╭─ EXCERPTED DATA
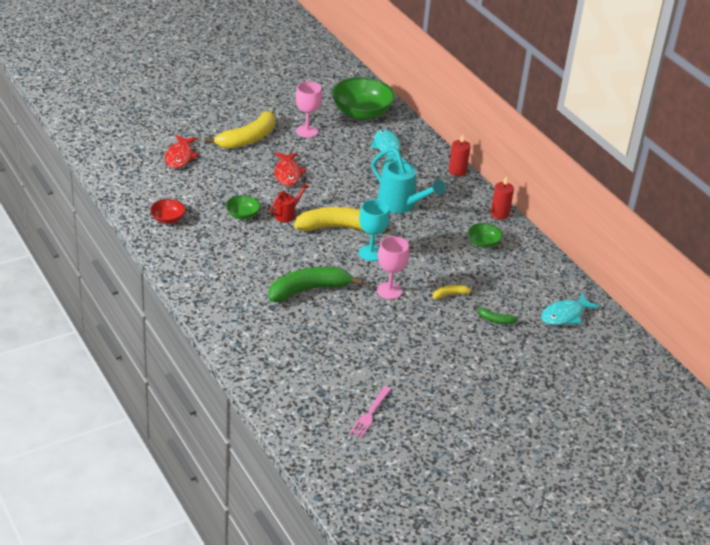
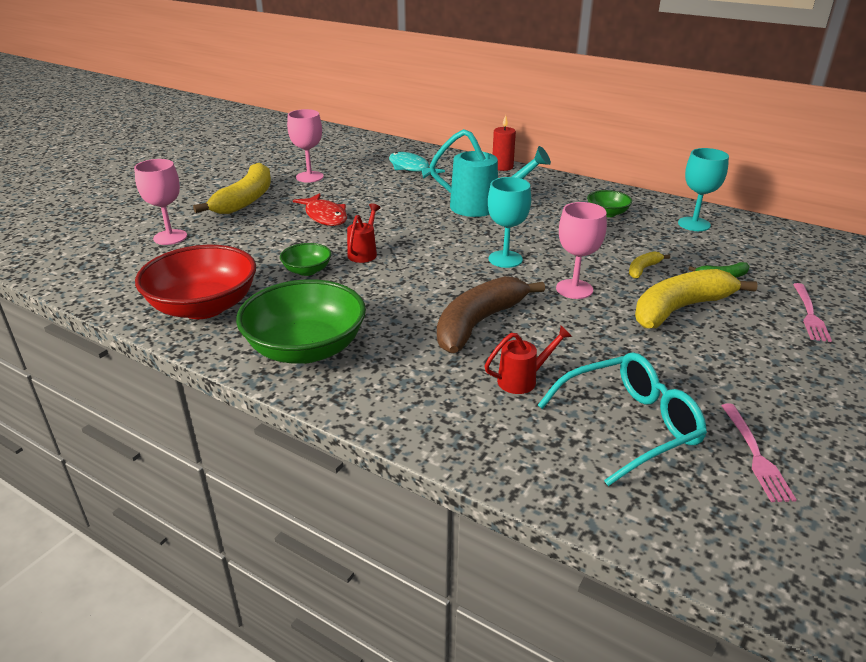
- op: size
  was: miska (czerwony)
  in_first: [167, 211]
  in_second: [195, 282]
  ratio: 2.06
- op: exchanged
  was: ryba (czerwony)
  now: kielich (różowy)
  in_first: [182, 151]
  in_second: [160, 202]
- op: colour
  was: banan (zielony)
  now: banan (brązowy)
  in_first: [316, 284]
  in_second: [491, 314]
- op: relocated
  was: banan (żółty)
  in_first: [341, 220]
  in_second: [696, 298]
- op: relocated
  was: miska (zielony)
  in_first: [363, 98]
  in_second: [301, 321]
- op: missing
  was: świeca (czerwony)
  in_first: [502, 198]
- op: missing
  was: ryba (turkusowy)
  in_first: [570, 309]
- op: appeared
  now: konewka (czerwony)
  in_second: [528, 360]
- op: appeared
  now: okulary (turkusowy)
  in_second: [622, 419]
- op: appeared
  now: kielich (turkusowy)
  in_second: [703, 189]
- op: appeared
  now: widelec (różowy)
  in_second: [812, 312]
╰─
╭─ EXCERPTED DATA
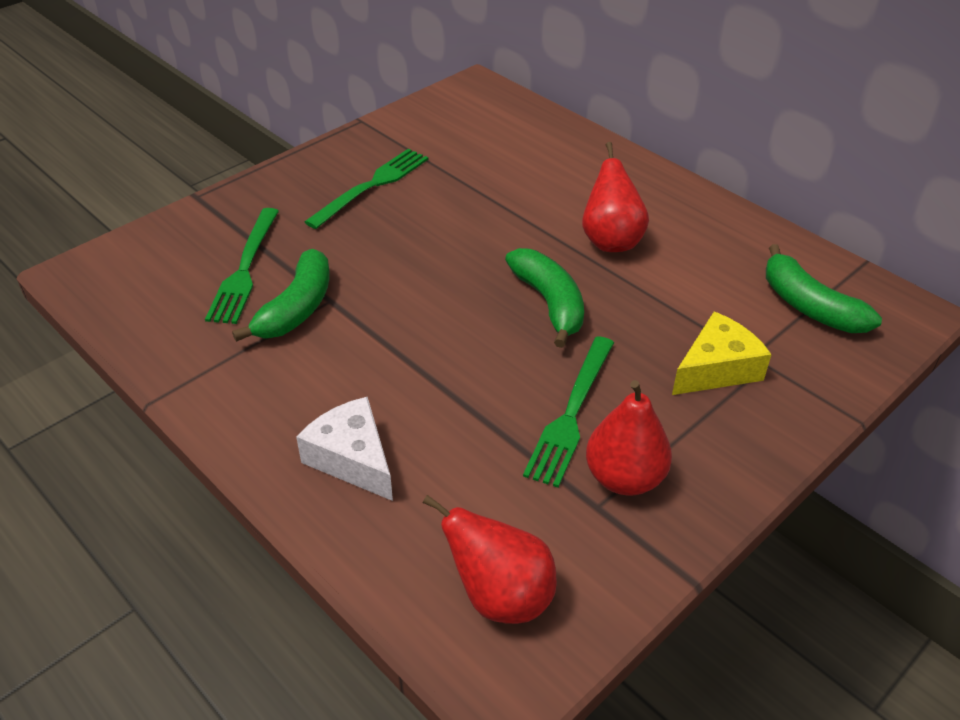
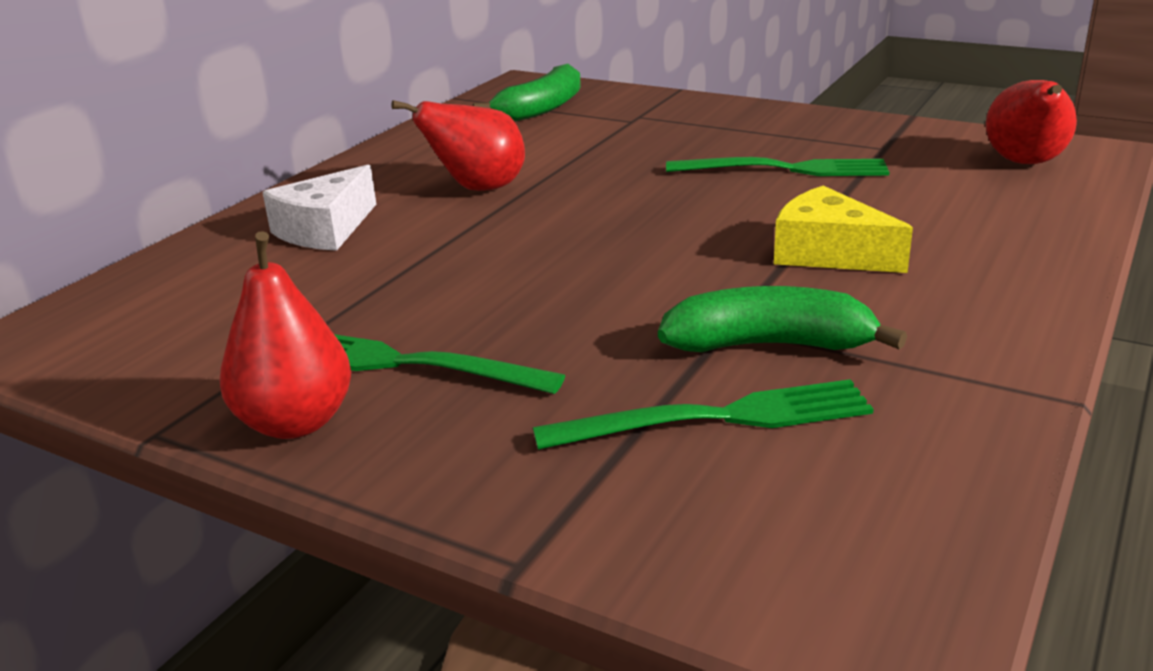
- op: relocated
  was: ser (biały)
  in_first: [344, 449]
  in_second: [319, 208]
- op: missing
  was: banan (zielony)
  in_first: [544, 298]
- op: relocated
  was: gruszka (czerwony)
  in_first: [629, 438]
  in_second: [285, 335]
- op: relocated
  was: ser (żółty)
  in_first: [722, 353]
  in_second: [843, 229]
╰─
EXERCISE AIM:
Look above for the line holding "ratio: 2.06", then set down exactly that line and every line after it up to and including the line holding "in_second: [812, 312]", with nothing else.

WRITTEN RESPONSE:
  ratio: 2.06
- op: exchanged
  was: ryba (czerwony)
  now: kielich (różowy)
  in_first: [182, 151]
  in_second: [160, 202]
- op: colour
  was: banan (zielony)
  now: banan (brązowy)
  in_first: [316, 284]
  in_second: [491, 314]
- op: relocated
  was: banan (żółty)
  in_first: [341, 220]
  in_second: [696, 298]
- op: relocated
  was: miska (zielony)
  in_first: [363, 98]
  in_second: [301, 321]
- op: missing
  was: świeca (czerwony)
  in_first: [502, 198]
- op: missing
  was: ryba (turkusowy)
  in_first: [570, 309]
- op: appeared
  now: konewka (czerwony)
  in_second: [528, 360]
- op: appeared
  now: okulary (turkusowy)
  in_second: [622, 419]
- op: appeared
  now: kielich (turkusowy)
  in_second: [703, 189]
- op: appeared
  now: widelec (różowy)
  in_second: [812, 312]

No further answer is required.